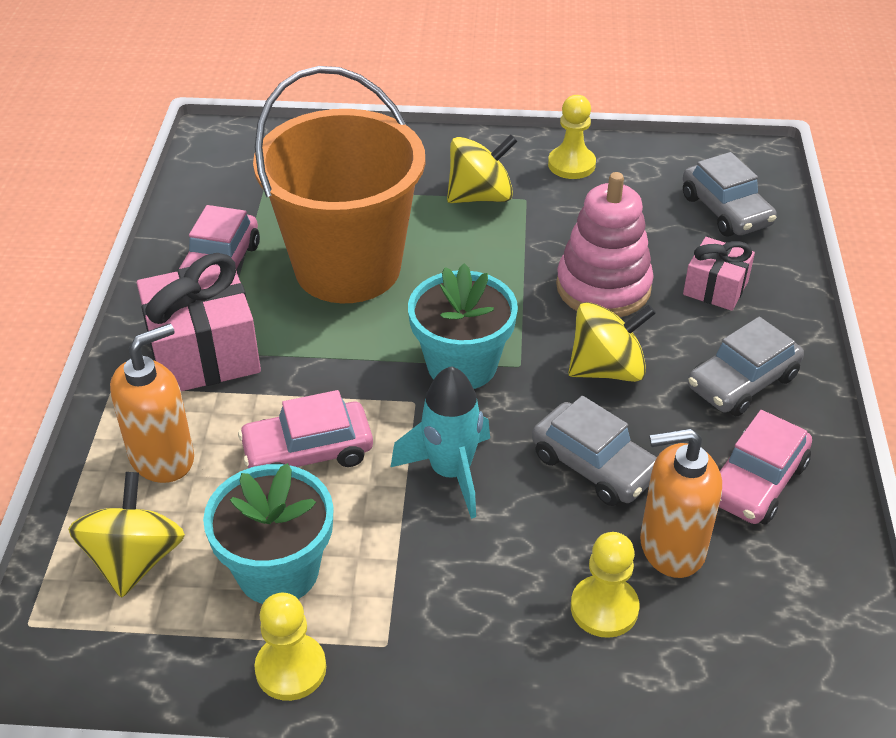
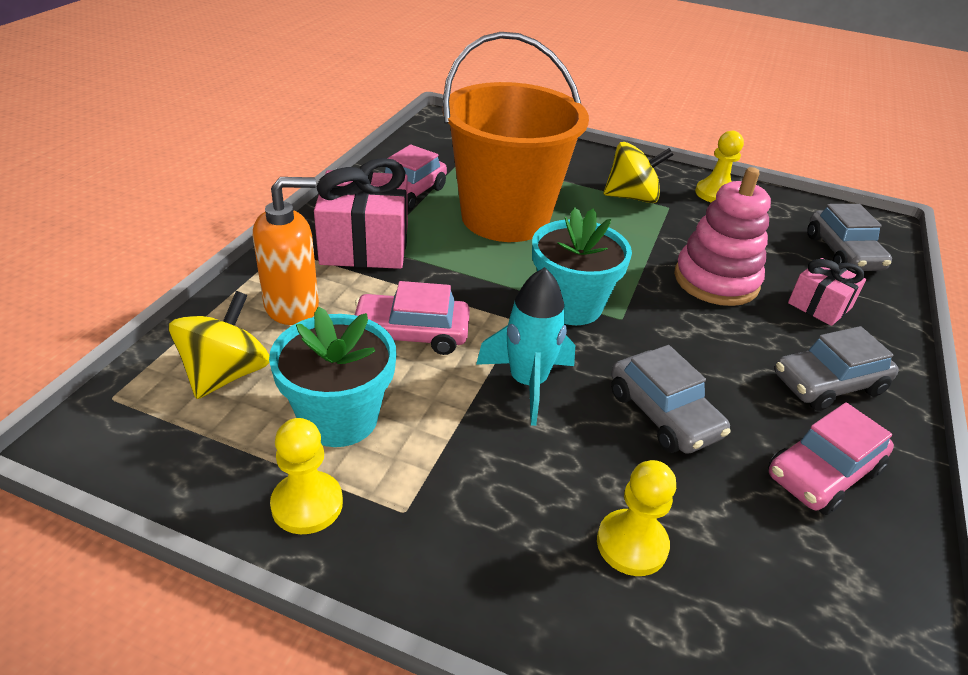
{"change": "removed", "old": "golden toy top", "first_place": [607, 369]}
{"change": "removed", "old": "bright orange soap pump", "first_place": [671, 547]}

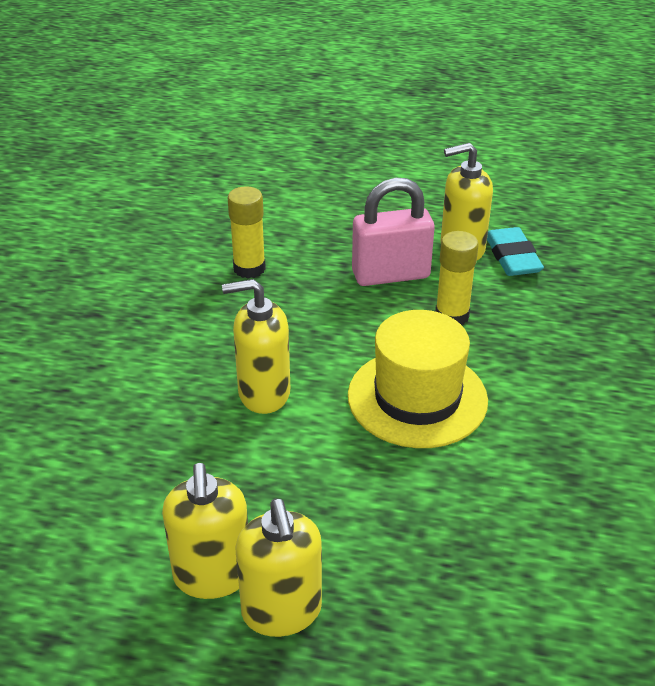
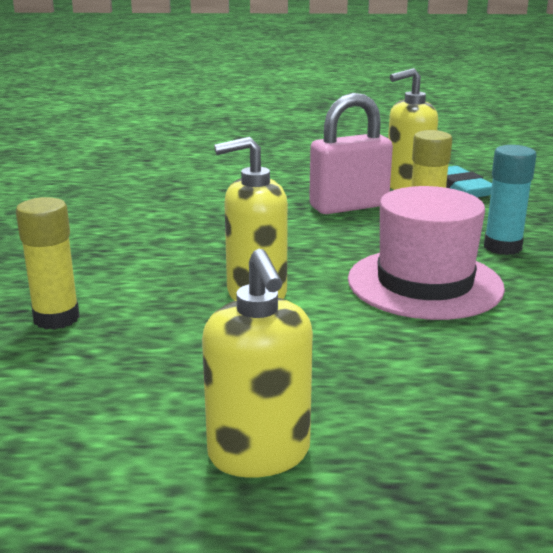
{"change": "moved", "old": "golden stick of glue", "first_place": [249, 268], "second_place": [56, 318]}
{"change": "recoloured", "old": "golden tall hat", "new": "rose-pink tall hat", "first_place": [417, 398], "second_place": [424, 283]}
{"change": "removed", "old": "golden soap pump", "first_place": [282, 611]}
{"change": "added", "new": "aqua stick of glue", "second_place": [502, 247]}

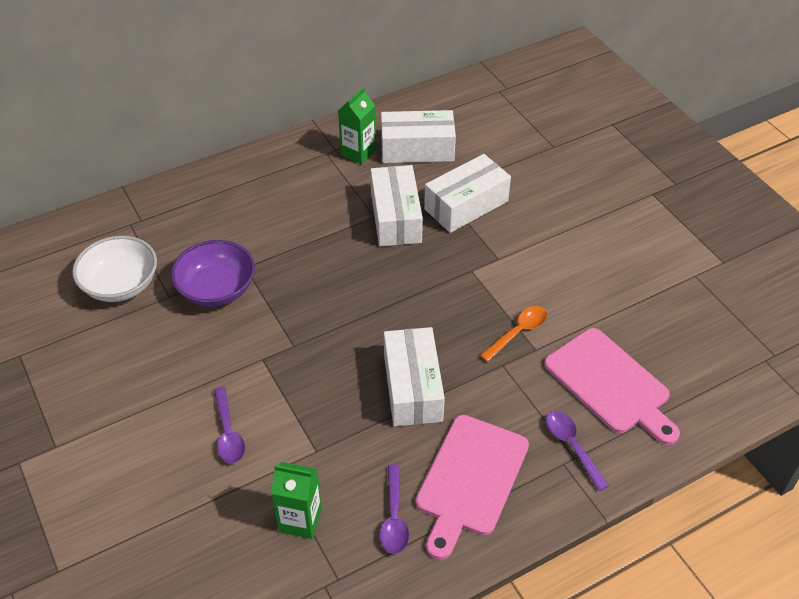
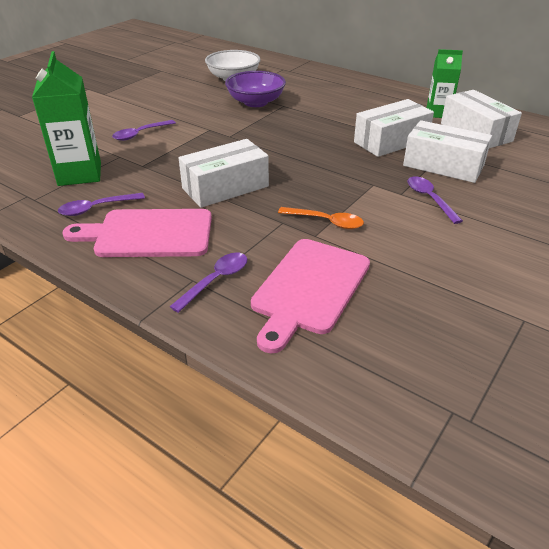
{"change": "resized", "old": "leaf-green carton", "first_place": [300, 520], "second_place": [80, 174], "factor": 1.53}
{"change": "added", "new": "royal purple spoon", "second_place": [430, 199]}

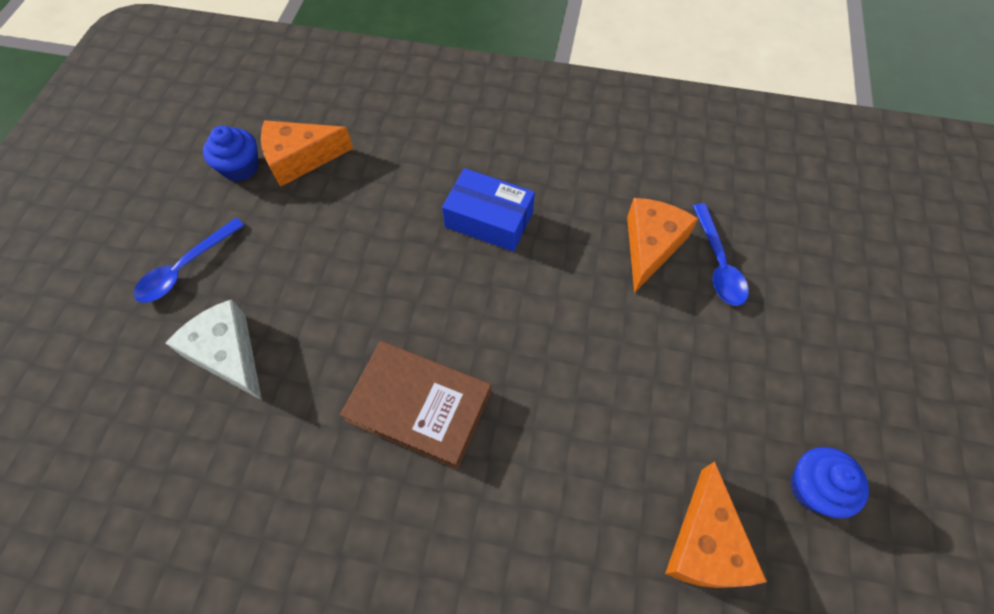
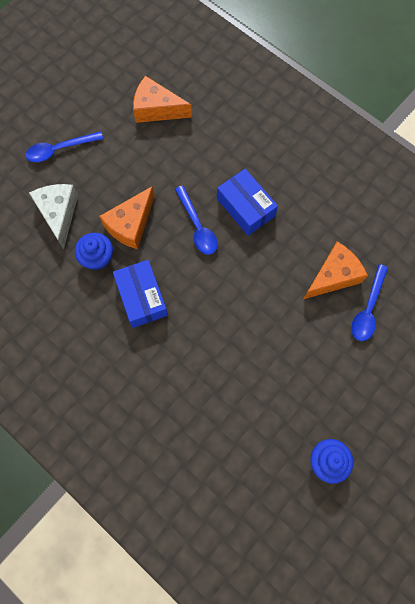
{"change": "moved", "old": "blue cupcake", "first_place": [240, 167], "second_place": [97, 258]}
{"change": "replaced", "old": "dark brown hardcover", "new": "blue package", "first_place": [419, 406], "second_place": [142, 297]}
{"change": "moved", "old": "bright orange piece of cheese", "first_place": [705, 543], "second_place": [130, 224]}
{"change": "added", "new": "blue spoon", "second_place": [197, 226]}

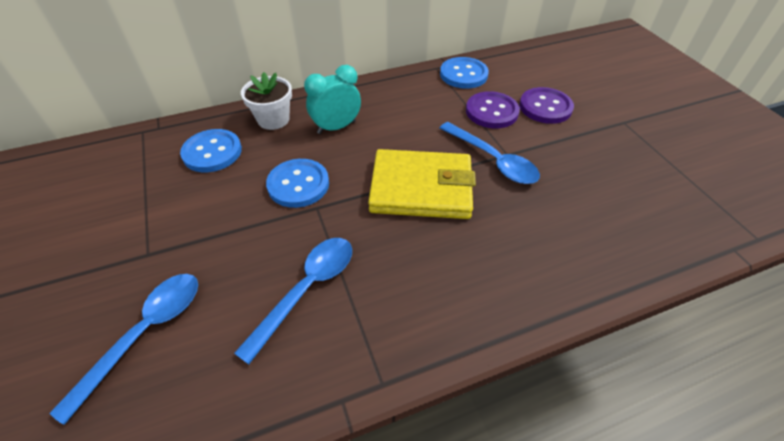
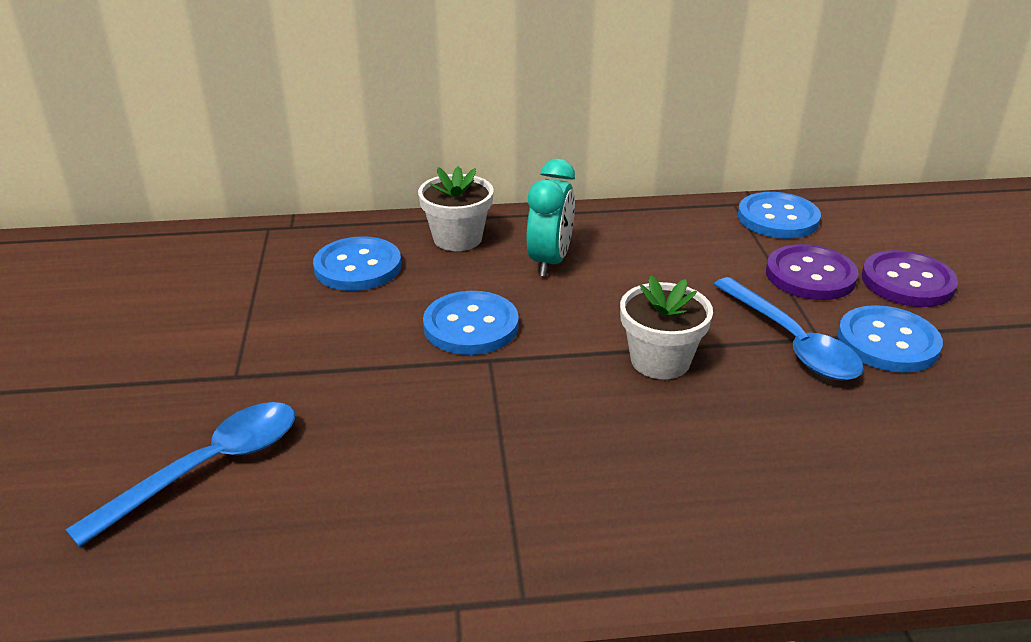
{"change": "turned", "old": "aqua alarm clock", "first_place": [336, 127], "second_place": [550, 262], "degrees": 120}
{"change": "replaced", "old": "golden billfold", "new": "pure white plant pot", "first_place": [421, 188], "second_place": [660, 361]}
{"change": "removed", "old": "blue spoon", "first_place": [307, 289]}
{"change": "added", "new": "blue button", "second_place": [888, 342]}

• TASK TO COMPLETE: Leave out the pictures and output the rest of the records exactly.

• EXERCISE RESULT:
{"change": "removed", "old": "golden toy top", "first_place": [607, 369]}
{"change": "removed", "old": "bright orange soap pump", "first_place": [671, 547]}

{"change": "moved", "old": "golden stick of glue", "first_place": [249, 268], "second_place": [56, 318]}
{"change": "recoloured", "old": "golden tall hat", "new": "rose-pink tall hat", "first_place": [417, 398], "second_place": [424, 283]}
{"change": "removed", "old": "golden soap pump", "first_place": [282, 611]}
{"change": "added", "new": "aqua stick of glue", "second_place": [502, 247]}

{"change": "resized", "old": "leaf-green carton", "first_place": [300, 520], "second_place": [80, 174], "factor": 1.53}
{"change": "added", "new": "royal purple spoon", "second_place": [430, 199]}

{"change": "moved", "old": "blue cupcake", "first_place": [240, 167], "second_place": [97, 258]}
{"change": "replaced", "old": "dark brown hardcover", "new": "blue package", "first_place": [419, 406], "second_place": [142, 297]}
{"change": "moved", "old": "bright orange piece of cheese", "first_place": [705, 543], "second_place": [130, 224]}
{"change": "added", "new": "blue spoon", "second_place": [197, 226]}

{"change": "turned", "old": "aqua alarm clock", "first_place": [336, 127], "second_place": [550, 262], "degrees": 120}
{"change": "replaced", "old": "golden billfold", "new": "pure white plant pot", "first_place": [421, 188], "second_place": [660, 361]}
{"change": "removed", "old": "blue spoon", "first_place": [307, 289]}
{"change": "added", "new": "blue button", "second_place": [888, 342]}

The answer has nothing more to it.